▶ TASK DIRECTIONS: Exactly the lines from the one containing "BARO pin SDA: RX -> TX" through the end of the data, and nothing more, should be retyped; pictures stay out.

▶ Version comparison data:
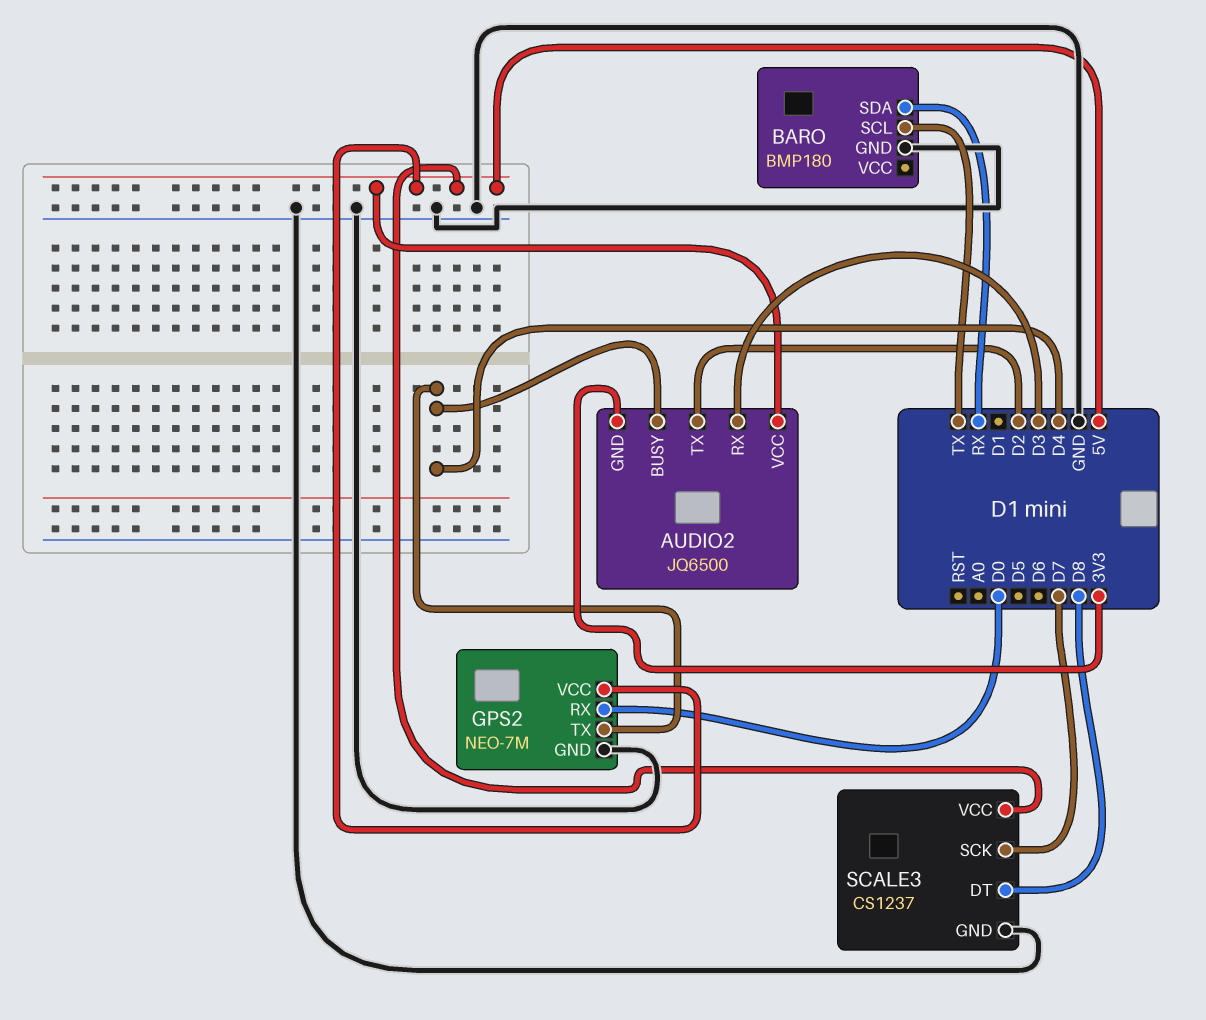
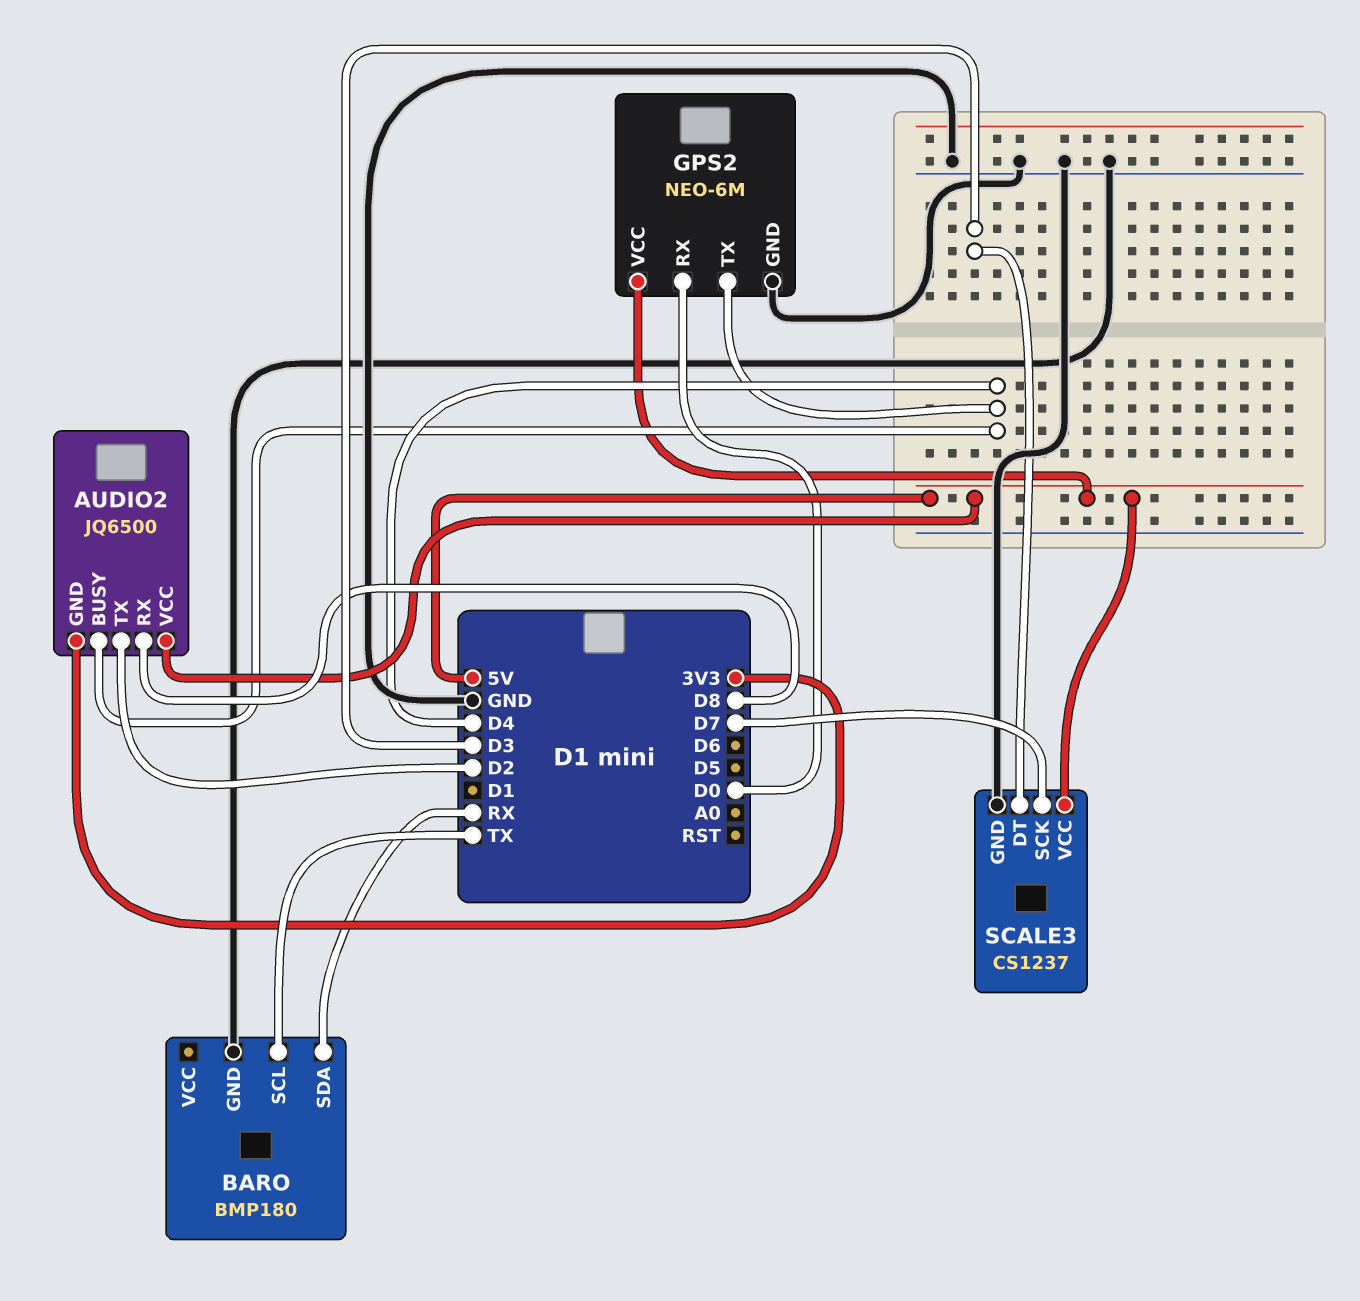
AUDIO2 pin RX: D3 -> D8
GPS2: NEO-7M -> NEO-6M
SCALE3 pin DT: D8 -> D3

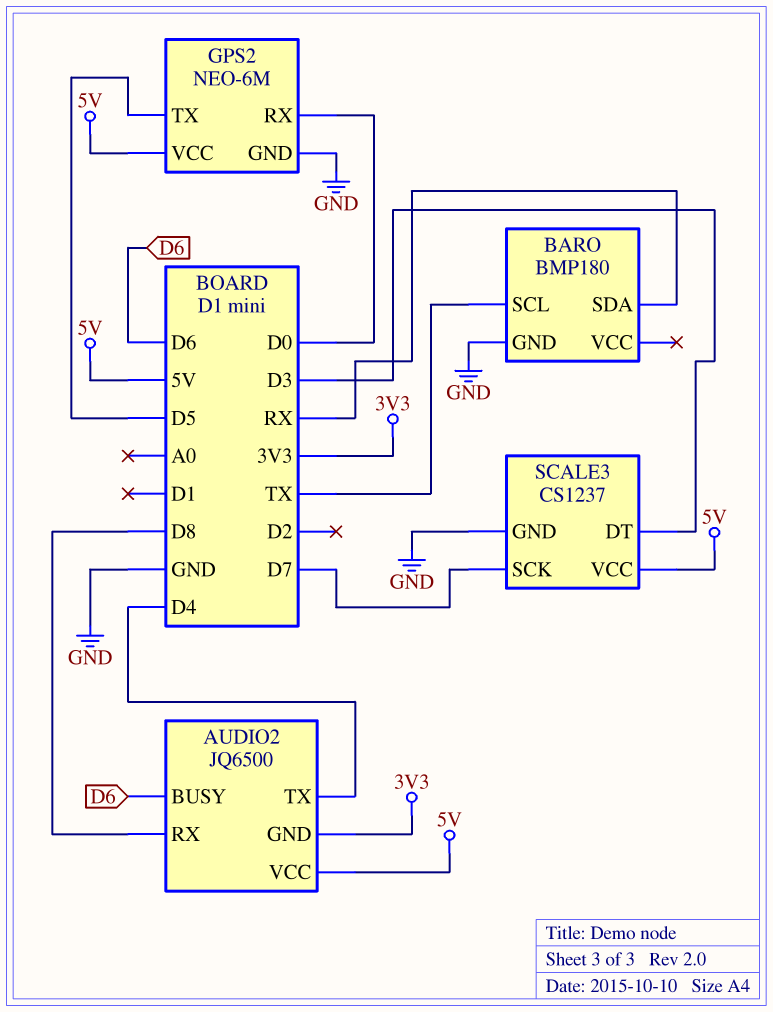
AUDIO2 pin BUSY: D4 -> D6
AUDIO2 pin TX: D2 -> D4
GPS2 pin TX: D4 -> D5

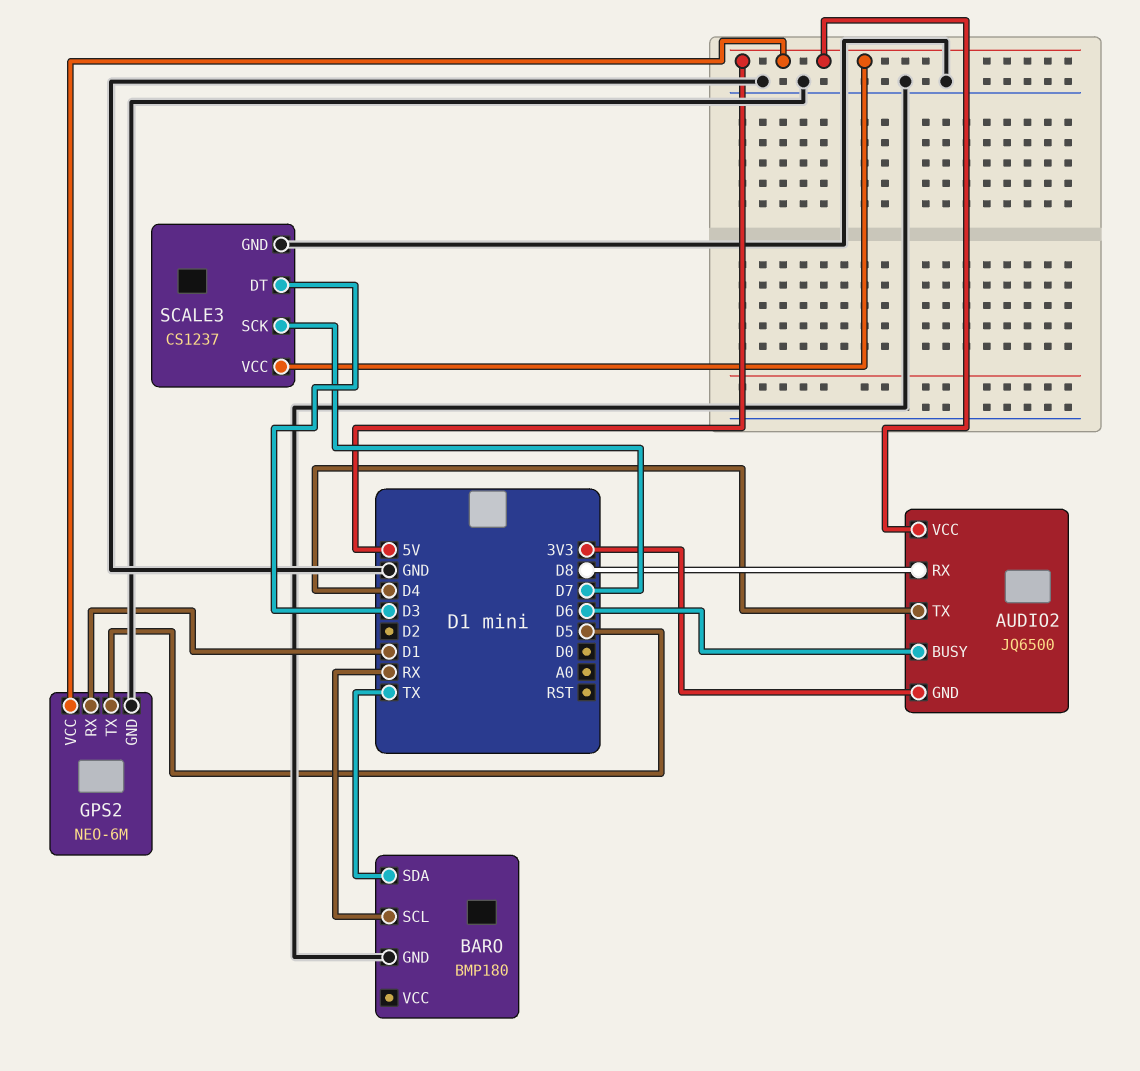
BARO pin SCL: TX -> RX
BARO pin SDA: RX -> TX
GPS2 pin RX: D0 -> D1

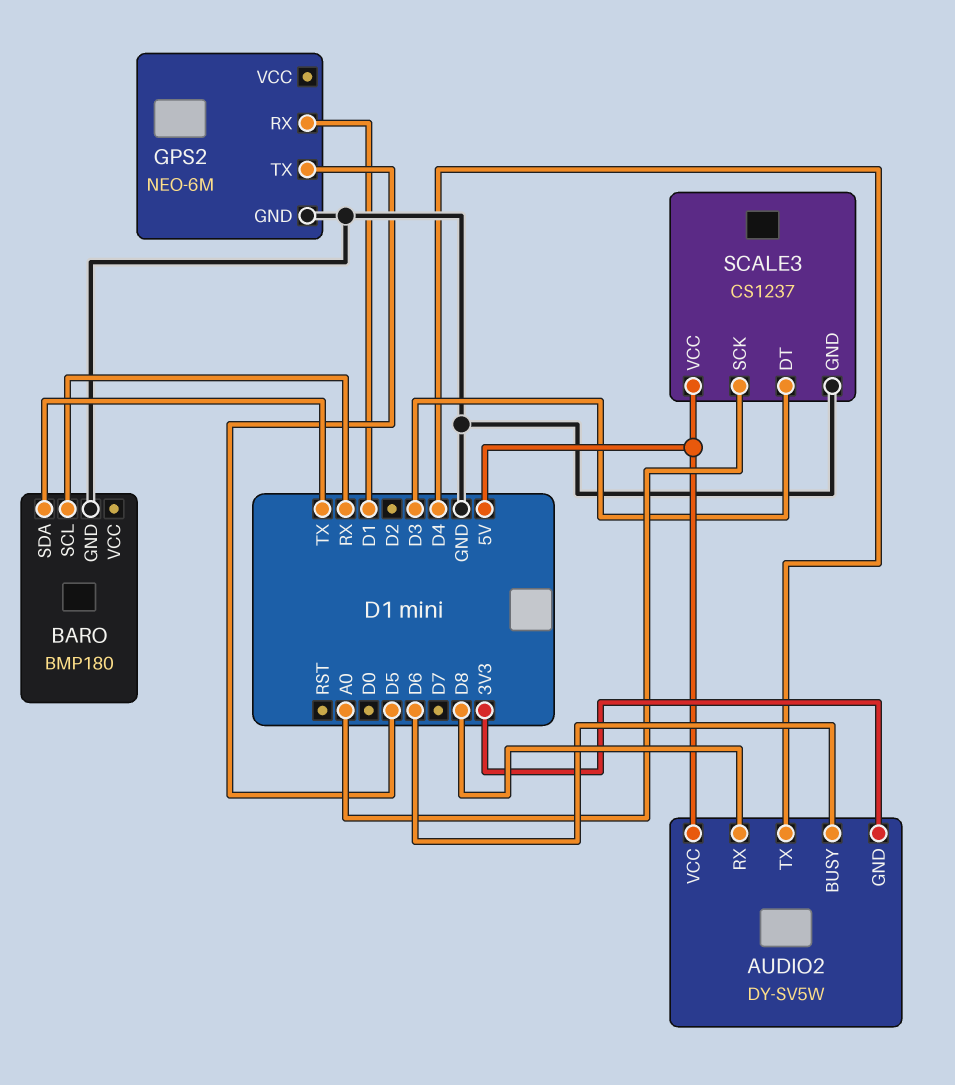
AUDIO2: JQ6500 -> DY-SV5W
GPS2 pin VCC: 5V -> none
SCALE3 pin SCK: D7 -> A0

▶ RESPONSE BOX:
BARO pin SDA: RX -> TX
GPS2 pin RX: D0 -> D1

AUDIO2: JQ6500 -> DY-SV5W
GPS2 pin VCC: 5V -> none
SCALE3 pin SCK: D7 -> A0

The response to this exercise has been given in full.